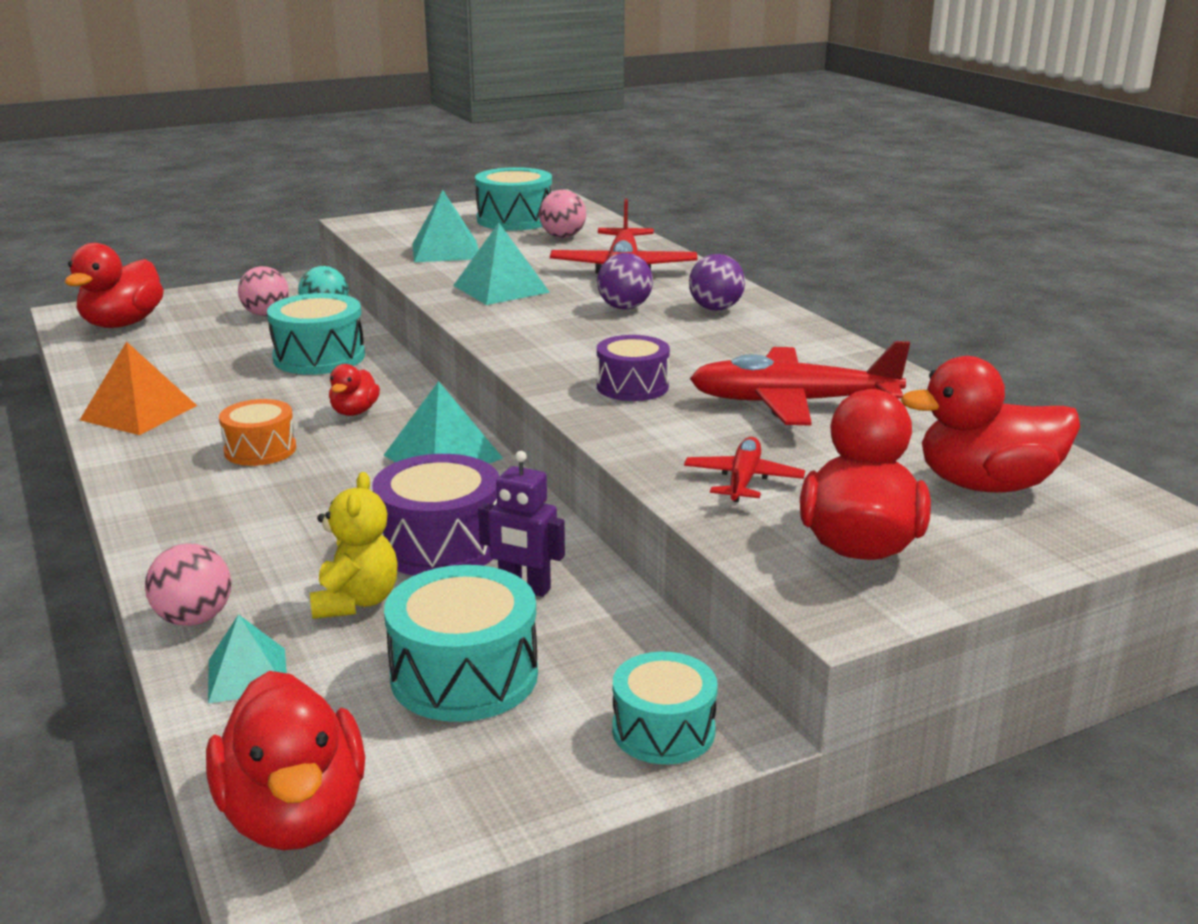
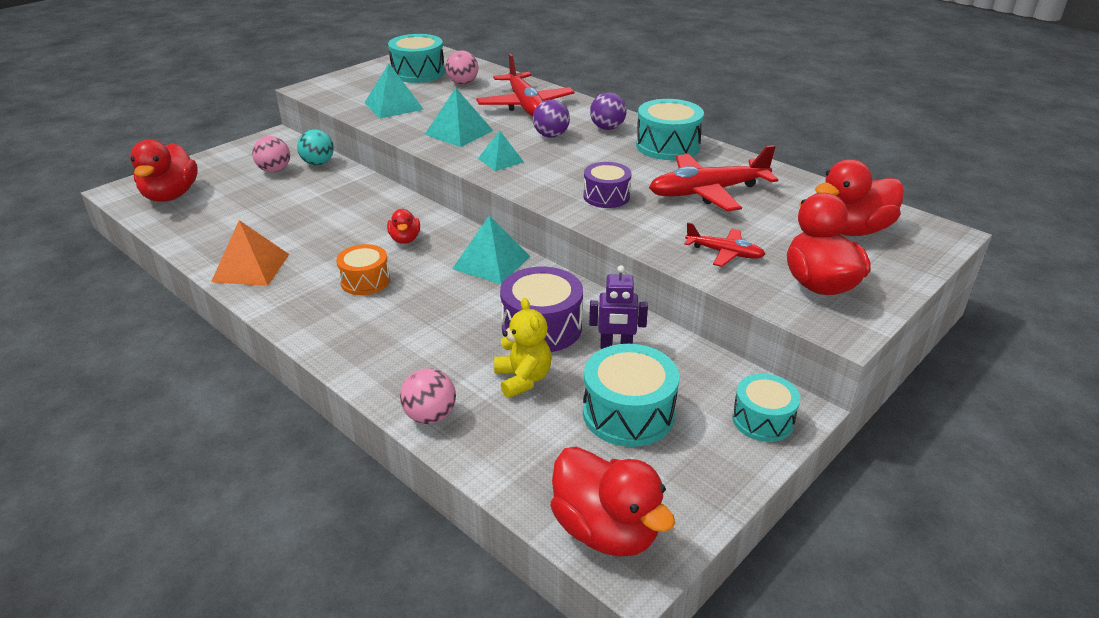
camera: 20 degrees left, 10 degrees up
(247, 675) = (498, 446): turquoise pyramid -> turquoise pyramid (500, 160)
(319, 357) = (343, 200): turquoise drum -> turquoise drum (667, 146)
(743, 480) = (724, 253): red plane -> red plane turned 120 degrees clockwise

####

▶ What the exercise asks: The answer should match the data above word for word, with no pictures in it.

▶ Reply to the exercise:
camera: 20 degrees left, 10 degrees up
(247, 675) = (498, 446): turquoise pyramid -> turquoise pyramid (500, 160)
(319, 357) = (343, 200): turquoise drum -> turquoise drum (667, 146)
(743, 480) = (724, 253): red plane -> red plane turned 120 degrees clockwise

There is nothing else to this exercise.